**What needs to be done:**
Nothing but the lines holding the string "down" should appear in the answer. Copy them from the entries.

**Source material:**
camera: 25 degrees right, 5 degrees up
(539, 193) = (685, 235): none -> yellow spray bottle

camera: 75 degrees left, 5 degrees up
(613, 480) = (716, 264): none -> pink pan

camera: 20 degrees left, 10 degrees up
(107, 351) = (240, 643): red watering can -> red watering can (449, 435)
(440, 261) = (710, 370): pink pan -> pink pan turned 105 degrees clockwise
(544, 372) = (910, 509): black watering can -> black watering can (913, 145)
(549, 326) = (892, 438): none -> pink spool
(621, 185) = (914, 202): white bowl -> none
* * *
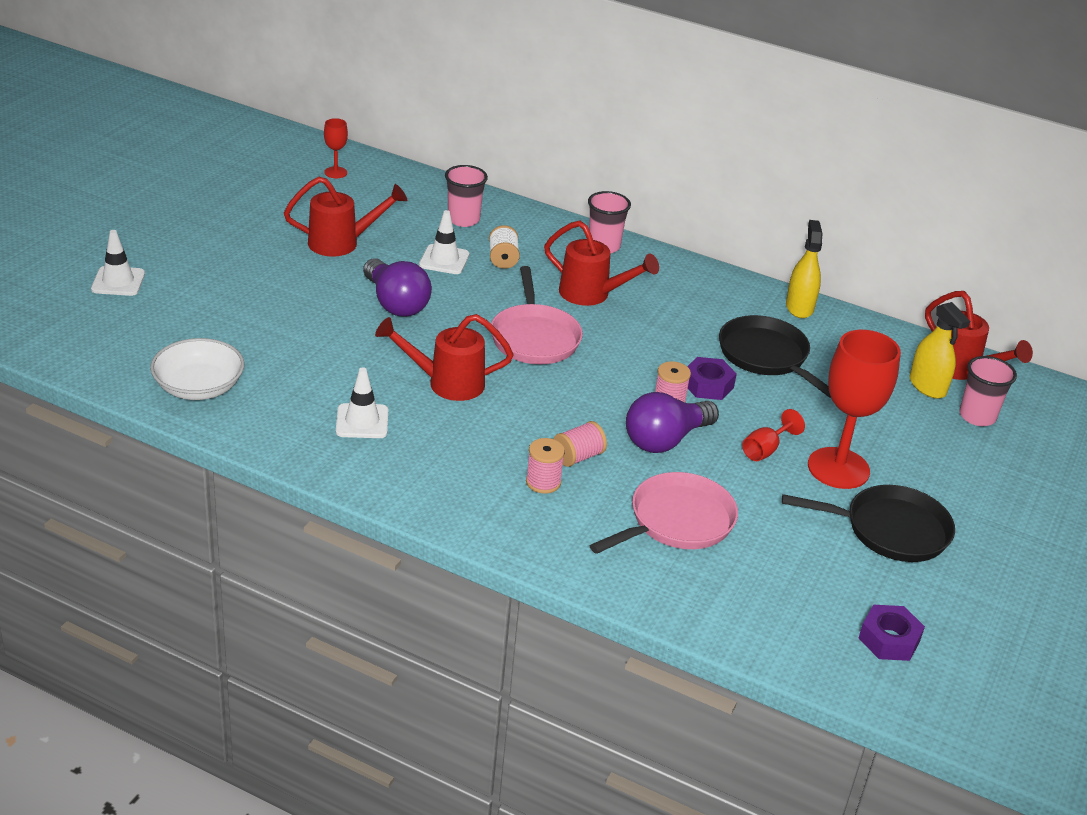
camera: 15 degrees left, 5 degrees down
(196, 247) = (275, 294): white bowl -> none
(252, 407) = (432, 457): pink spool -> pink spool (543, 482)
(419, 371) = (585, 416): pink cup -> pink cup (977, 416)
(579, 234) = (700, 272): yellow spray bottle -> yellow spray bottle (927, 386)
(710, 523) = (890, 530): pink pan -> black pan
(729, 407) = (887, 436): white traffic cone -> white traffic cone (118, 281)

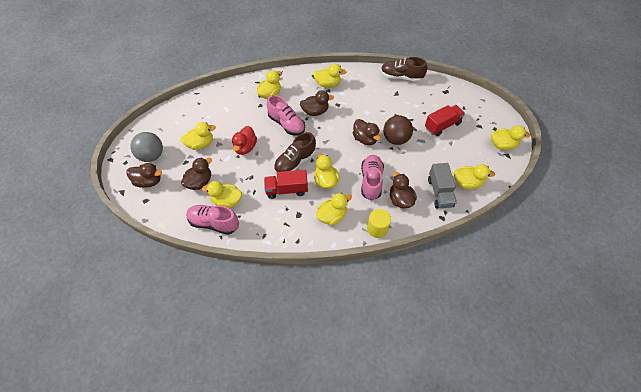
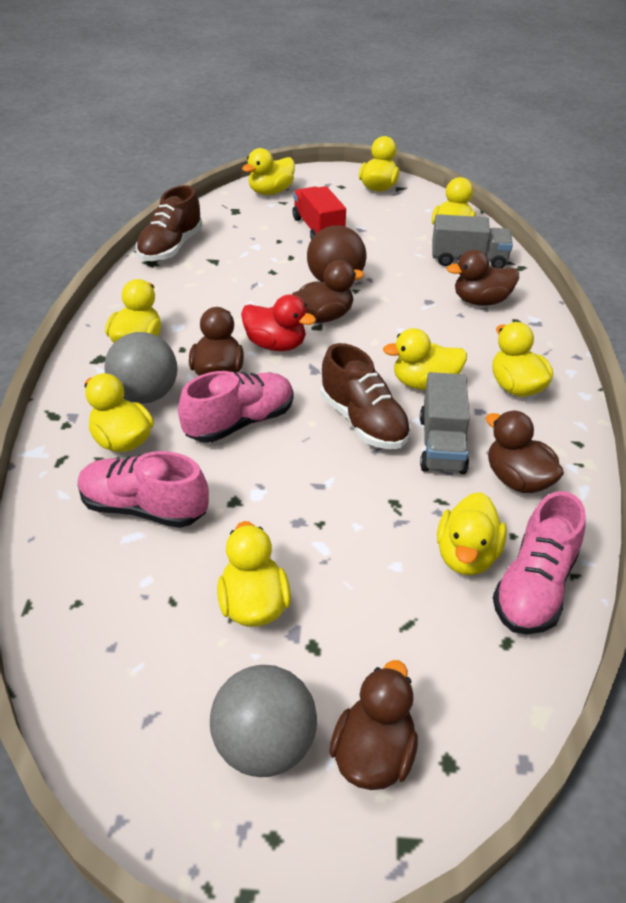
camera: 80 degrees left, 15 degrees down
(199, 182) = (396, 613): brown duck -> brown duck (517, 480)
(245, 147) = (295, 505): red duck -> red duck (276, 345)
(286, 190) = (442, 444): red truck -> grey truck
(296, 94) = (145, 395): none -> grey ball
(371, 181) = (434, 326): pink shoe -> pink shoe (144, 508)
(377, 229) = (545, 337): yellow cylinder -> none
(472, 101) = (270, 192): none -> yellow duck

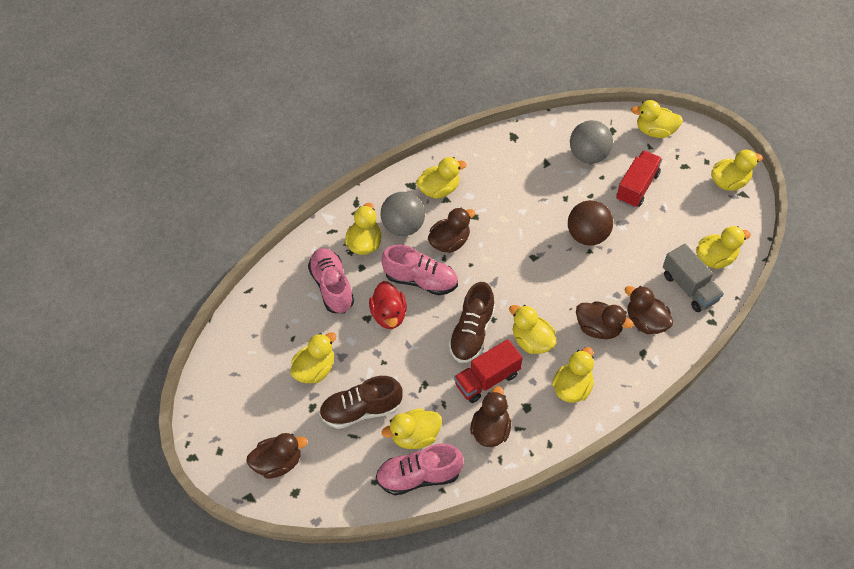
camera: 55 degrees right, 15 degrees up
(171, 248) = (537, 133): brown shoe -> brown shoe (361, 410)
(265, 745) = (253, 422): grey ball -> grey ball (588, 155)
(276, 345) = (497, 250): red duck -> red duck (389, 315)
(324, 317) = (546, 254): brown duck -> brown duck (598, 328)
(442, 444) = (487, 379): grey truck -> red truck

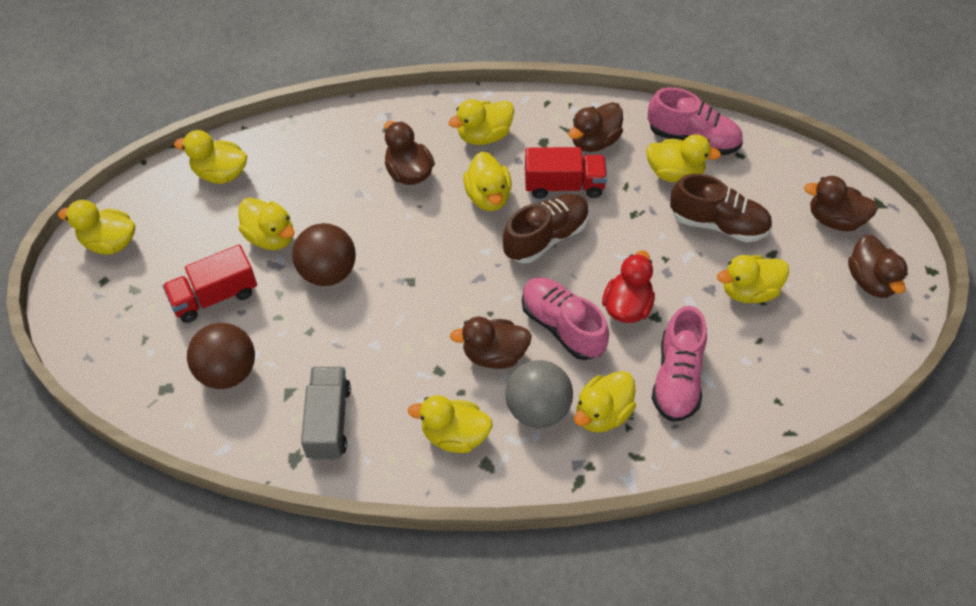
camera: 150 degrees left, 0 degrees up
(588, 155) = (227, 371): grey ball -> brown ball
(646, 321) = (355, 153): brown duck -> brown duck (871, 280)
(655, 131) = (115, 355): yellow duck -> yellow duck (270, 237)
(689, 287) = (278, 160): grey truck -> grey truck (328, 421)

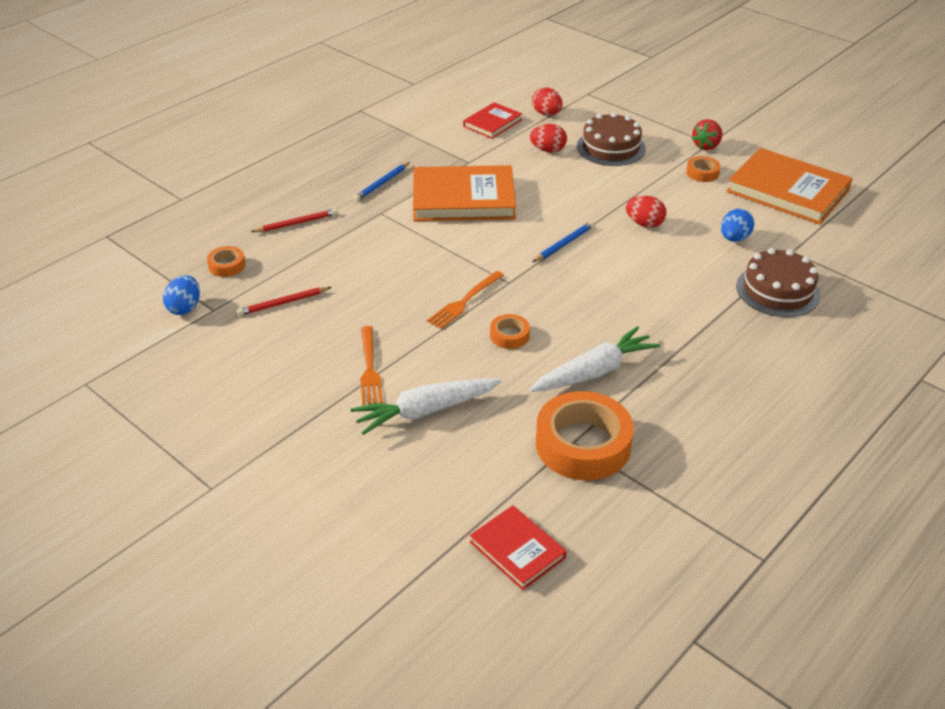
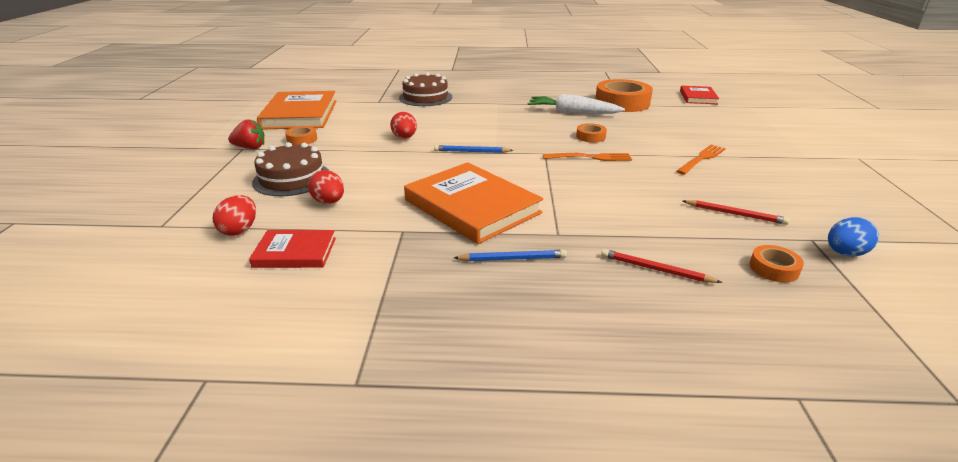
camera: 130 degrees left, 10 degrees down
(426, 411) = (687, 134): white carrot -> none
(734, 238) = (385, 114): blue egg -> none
* * *
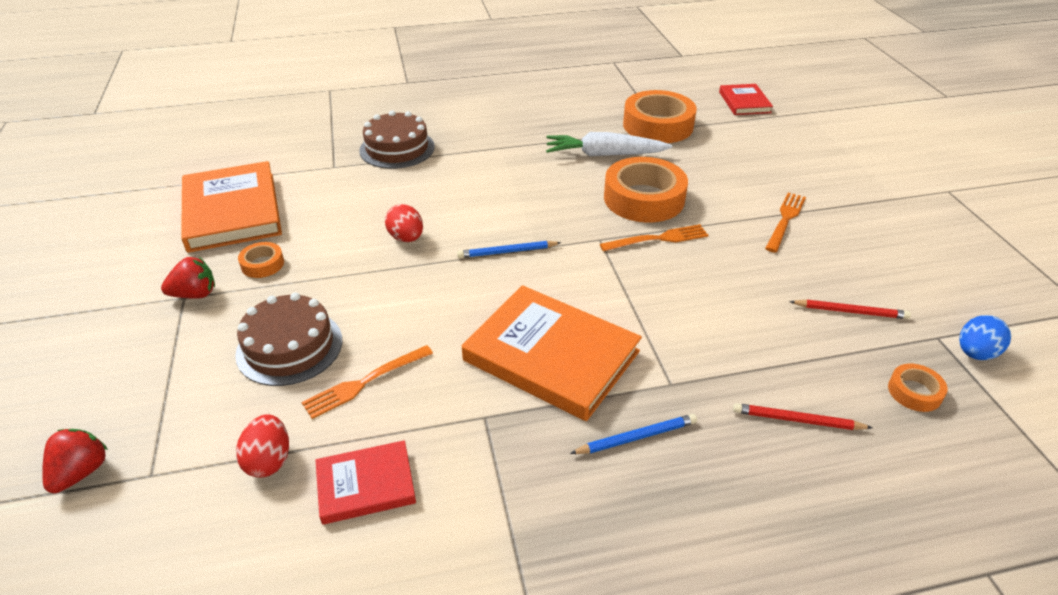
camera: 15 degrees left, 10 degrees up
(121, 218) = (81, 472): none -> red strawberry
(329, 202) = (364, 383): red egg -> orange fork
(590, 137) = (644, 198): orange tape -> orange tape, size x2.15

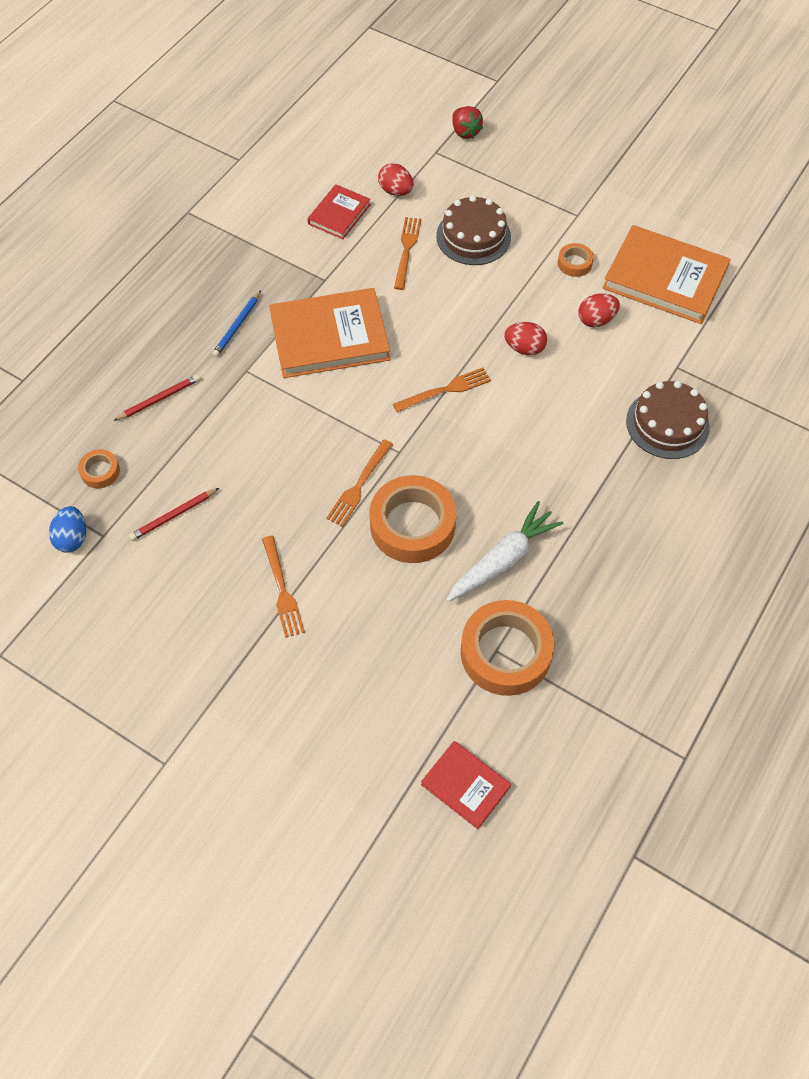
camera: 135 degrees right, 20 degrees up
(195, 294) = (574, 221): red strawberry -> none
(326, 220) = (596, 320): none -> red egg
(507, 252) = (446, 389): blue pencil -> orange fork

**Solution to the problem:**
camera: 15 degrees left, 5 degrees down
camera: 80 degrees left, 15 degrees down
camera: 130 degrees left, 10 degrees down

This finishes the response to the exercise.